Look down the entries below and report how many lines hold the string "golden"; write nothing else.

── DATA EXCERPTS

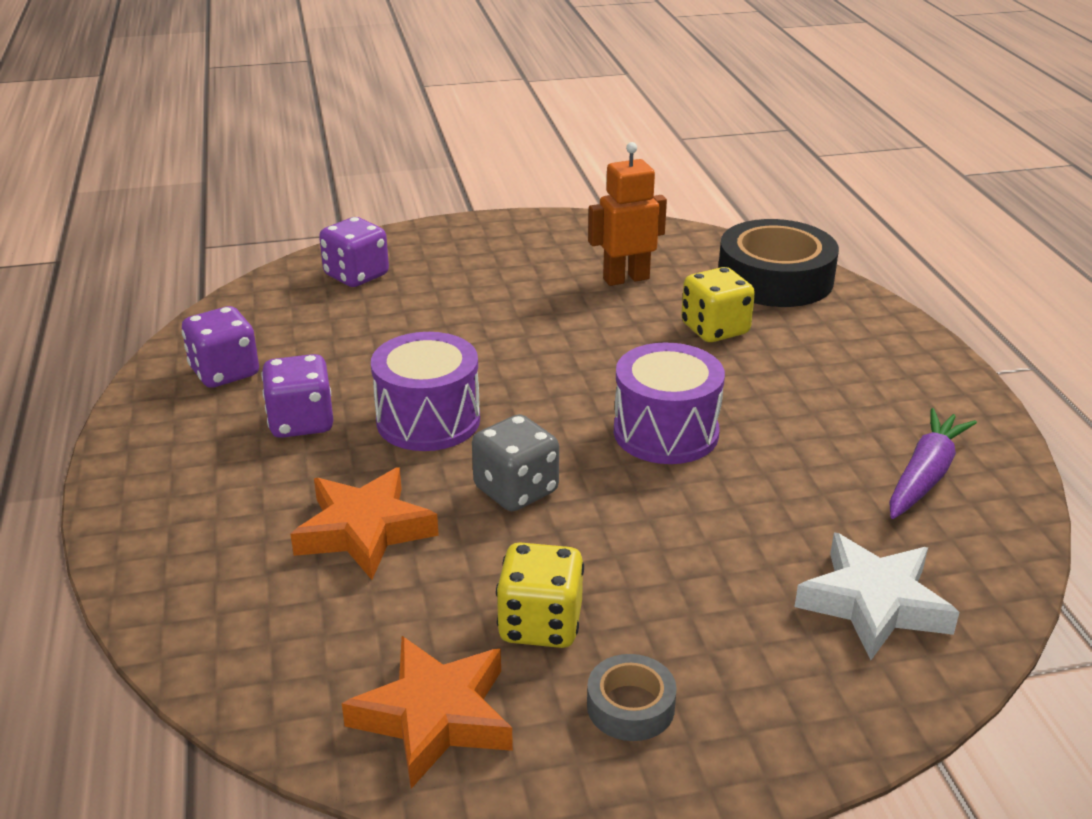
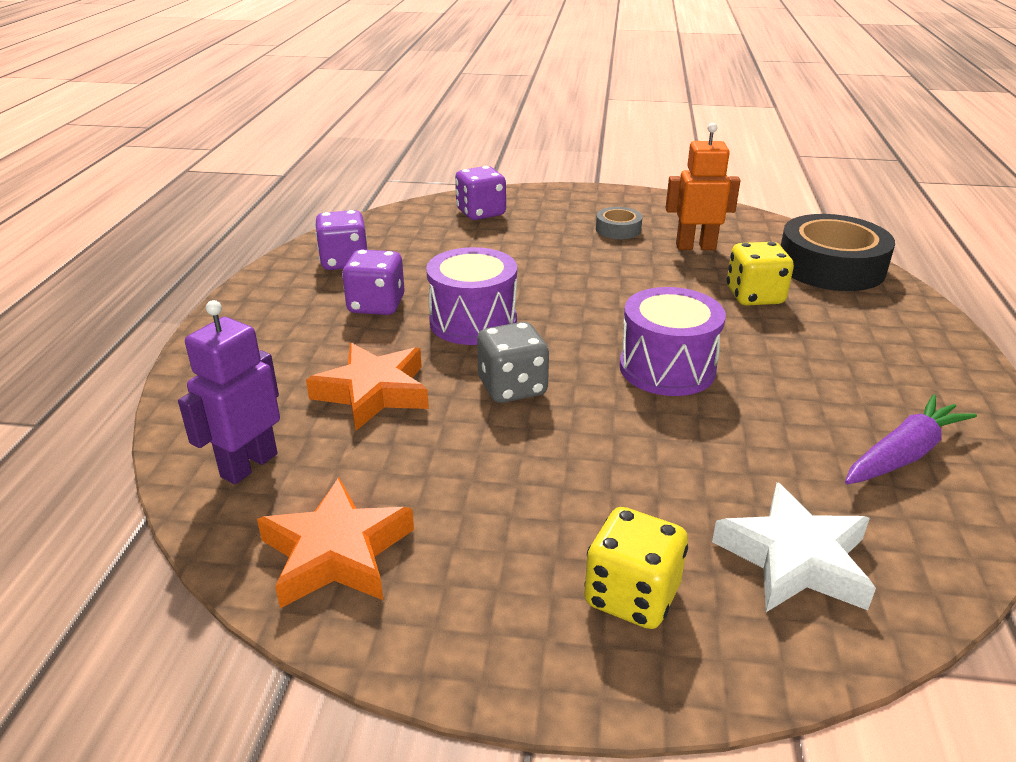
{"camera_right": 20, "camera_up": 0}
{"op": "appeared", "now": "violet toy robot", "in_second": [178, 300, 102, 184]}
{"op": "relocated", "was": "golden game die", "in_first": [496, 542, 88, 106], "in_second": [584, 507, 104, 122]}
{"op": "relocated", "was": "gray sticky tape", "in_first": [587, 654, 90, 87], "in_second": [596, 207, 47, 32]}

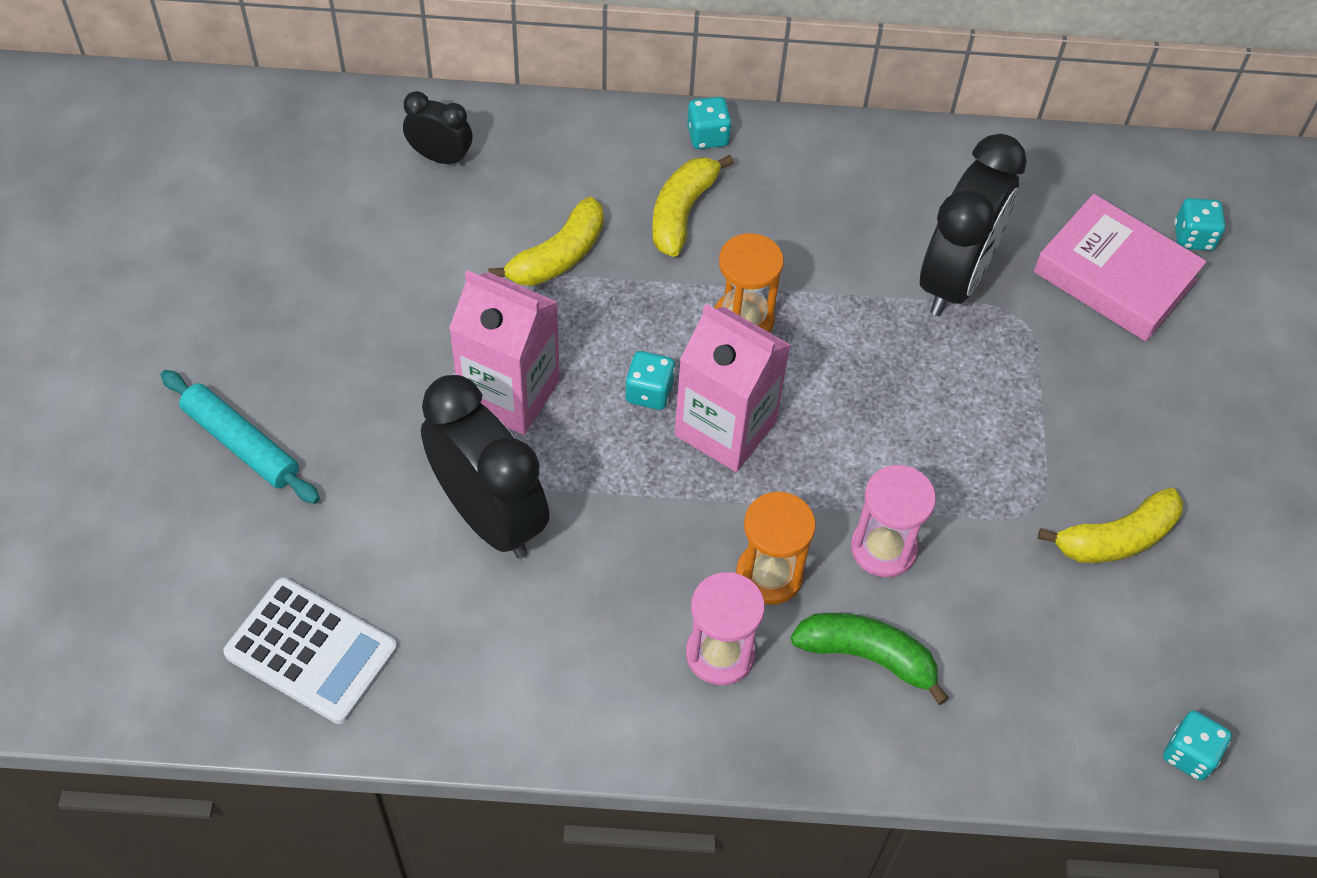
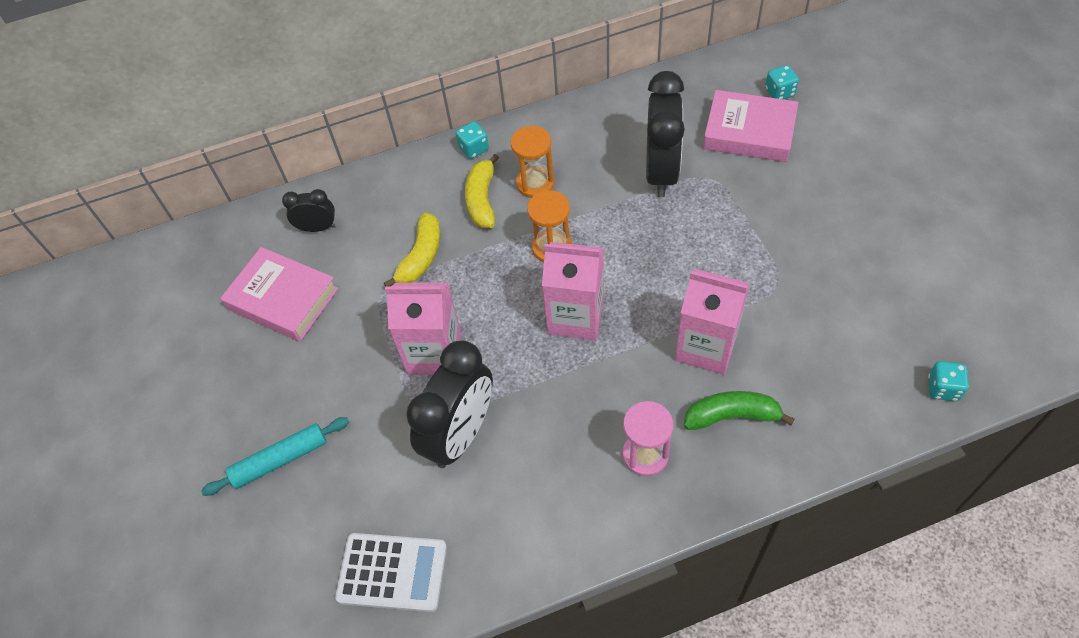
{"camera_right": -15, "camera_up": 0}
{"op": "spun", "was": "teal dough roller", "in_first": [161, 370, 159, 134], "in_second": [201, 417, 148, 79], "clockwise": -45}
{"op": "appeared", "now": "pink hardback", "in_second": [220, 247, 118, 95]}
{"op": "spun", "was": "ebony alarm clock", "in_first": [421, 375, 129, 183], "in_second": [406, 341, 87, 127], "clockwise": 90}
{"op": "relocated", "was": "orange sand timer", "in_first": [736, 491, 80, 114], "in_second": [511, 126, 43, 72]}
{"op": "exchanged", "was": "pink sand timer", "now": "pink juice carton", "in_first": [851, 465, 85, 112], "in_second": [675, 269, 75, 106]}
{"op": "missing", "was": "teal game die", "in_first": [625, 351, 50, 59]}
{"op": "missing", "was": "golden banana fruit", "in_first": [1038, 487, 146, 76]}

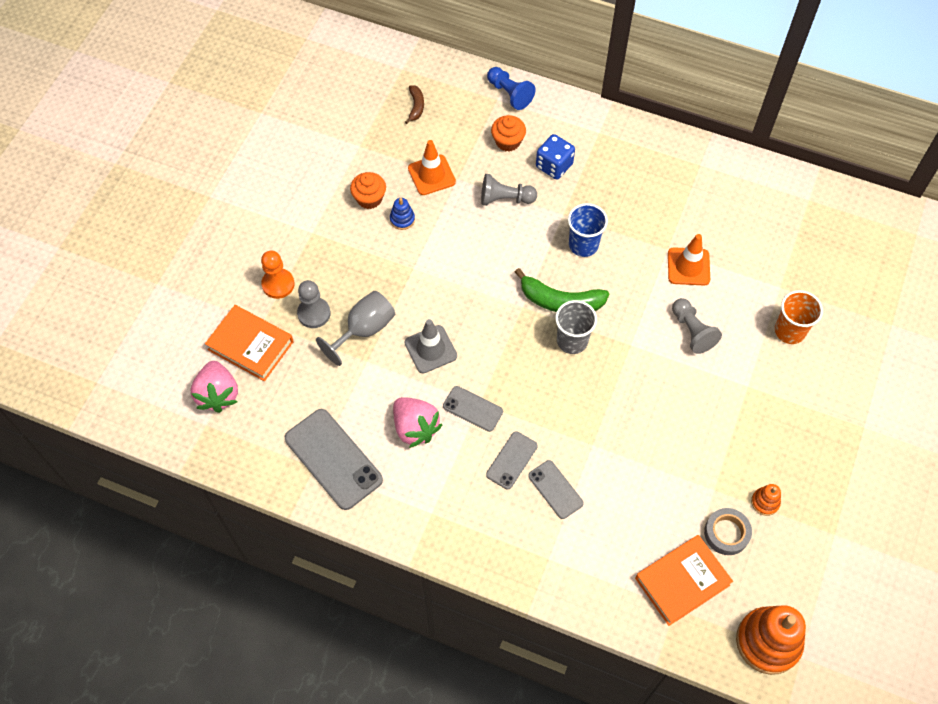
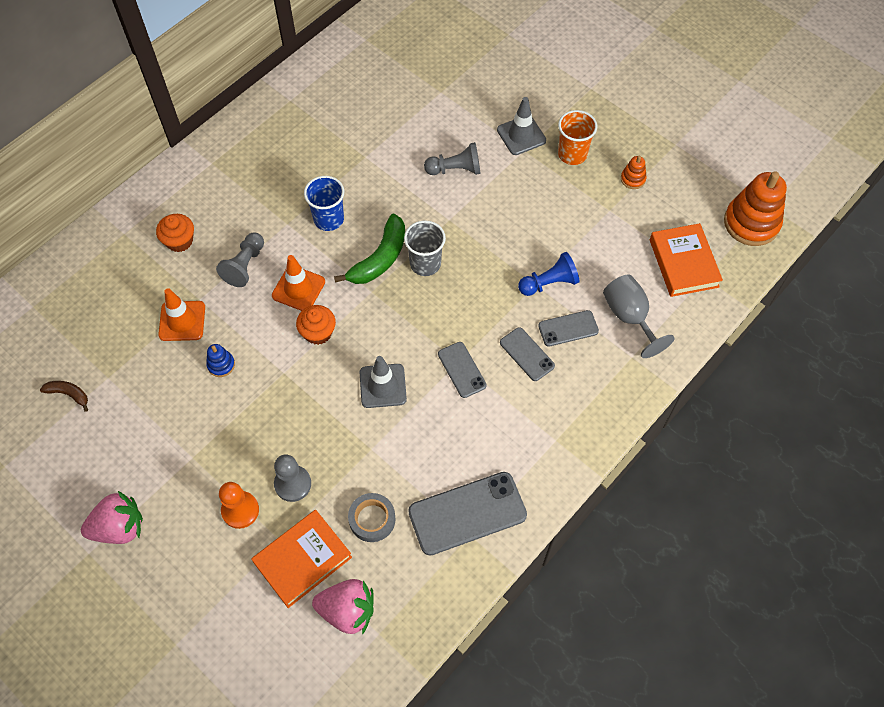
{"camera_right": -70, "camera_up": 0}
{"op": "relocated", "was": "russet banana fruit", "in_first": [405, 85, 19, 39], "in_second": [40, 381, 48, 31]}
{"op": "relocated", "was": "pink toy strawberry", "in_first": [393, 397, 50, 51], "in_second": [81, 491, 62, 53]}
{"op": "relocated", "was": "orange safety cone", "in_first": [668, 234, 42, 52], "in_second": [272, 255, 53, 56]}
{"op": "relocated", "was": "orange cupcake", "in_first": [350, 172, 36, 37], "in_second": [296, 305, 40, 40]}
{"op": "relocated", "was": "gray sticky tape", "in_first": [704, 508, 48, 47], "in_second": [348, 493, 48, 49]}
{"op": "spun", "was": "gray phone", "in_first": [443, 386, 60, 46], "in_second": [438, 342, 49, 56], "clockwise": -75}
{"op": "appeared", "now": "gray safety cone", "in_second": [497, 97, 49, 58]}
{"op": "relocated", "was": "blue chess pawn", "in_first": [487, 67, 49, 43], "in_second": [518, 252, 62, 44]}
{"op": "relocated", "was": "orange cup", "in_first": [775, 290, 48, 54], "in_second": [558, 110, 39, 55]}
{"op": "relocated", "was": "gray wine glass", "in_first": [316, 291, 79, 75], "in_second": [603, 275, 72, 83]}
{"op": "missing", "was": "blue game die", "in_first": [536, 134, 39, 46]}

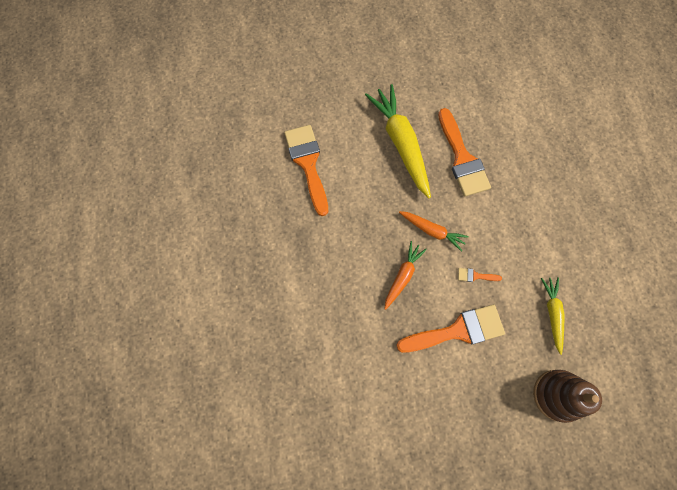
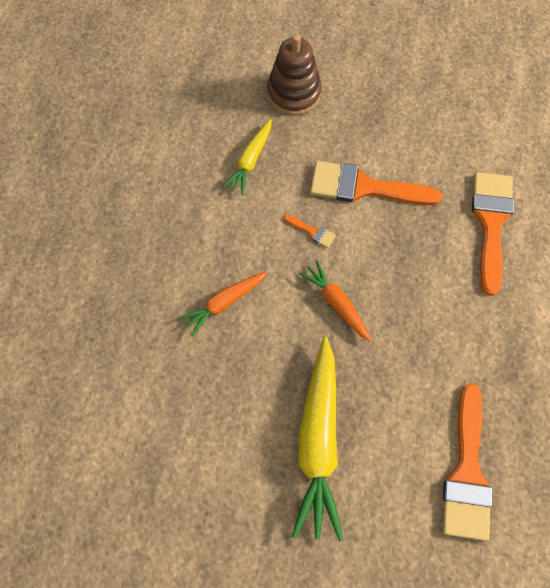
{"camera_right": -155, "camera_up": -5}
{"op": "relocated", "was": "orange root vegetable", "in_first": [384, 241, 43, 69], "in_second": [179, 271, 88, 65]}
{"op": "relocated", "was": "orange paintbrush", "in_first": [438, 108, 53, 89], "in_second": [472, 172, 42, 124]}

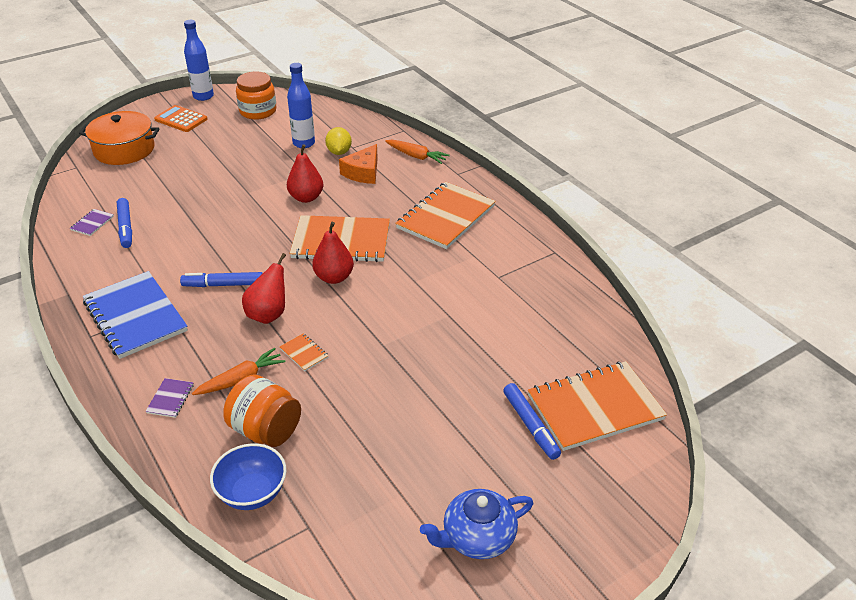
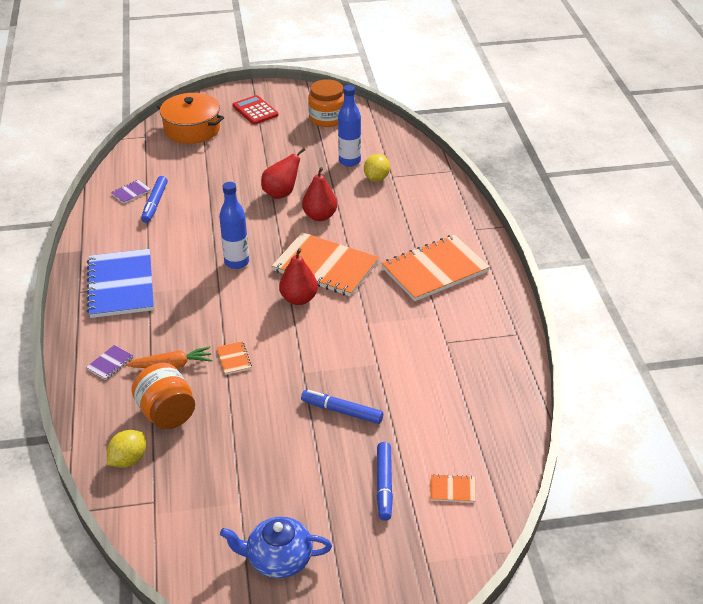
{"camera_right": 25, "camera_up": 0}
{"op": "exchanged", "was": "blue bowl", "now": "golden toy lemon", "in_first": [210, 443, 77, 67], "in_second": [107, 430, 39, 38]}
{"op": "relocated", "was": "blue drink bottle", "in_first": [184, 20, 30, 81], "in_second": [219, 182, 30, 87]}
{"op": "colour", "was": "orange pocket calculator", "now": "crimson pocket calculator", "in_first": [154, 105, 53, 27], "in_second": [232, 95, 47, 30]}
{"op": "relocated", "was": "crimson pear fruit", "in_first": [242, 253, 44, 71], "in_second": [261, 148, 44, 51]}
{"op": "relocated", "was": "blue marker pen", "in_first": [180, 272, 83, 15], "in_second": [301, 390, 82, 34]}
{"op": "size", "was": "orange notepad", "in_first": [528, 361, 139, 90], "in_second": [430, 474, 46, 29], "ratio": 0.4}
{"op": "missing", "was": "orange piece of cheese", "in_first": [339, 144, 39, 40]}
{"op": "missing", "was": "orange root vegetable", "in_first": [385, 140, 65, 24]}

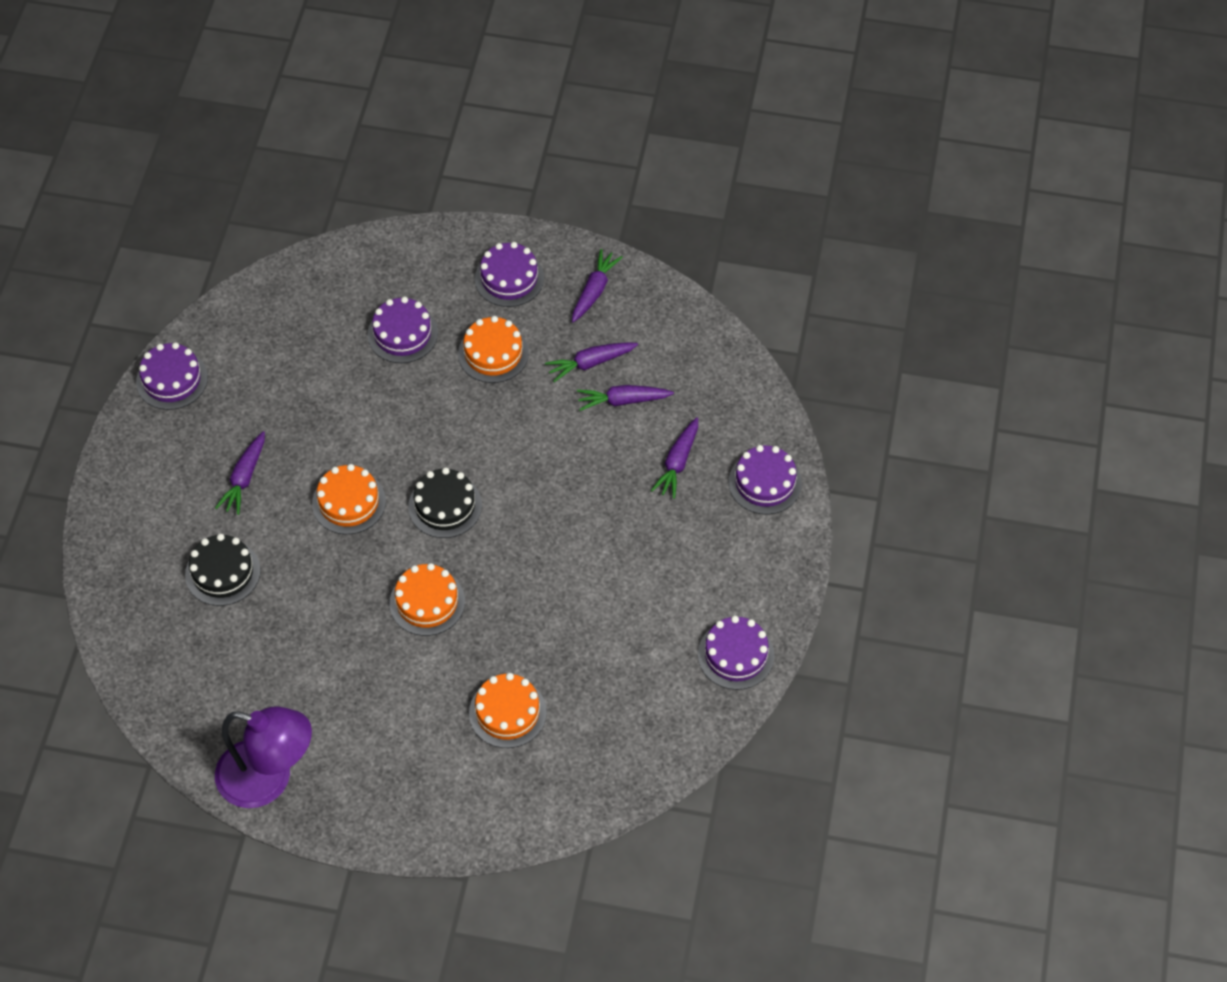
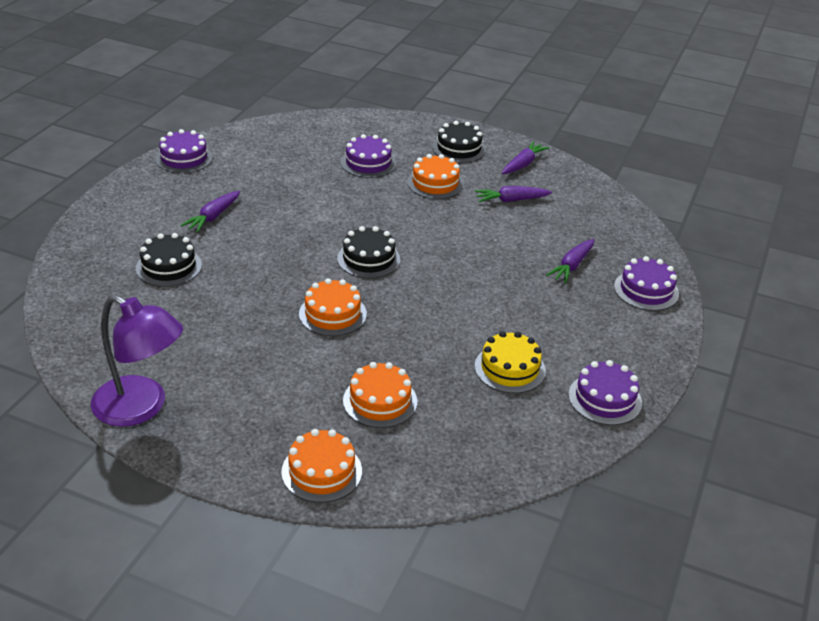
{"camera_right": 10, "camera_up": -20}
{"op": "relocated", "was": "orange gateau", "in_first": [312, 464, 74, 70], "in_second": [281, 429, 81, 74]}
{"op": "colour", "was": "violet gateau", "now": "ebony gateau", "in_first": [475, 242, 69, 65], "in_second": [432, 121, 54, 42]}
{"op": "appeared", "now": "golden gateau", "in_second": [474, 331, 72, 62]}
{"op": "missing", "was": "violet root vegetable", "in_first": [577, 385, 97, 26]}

────

ANSWER TO THIS EXERCISE:
4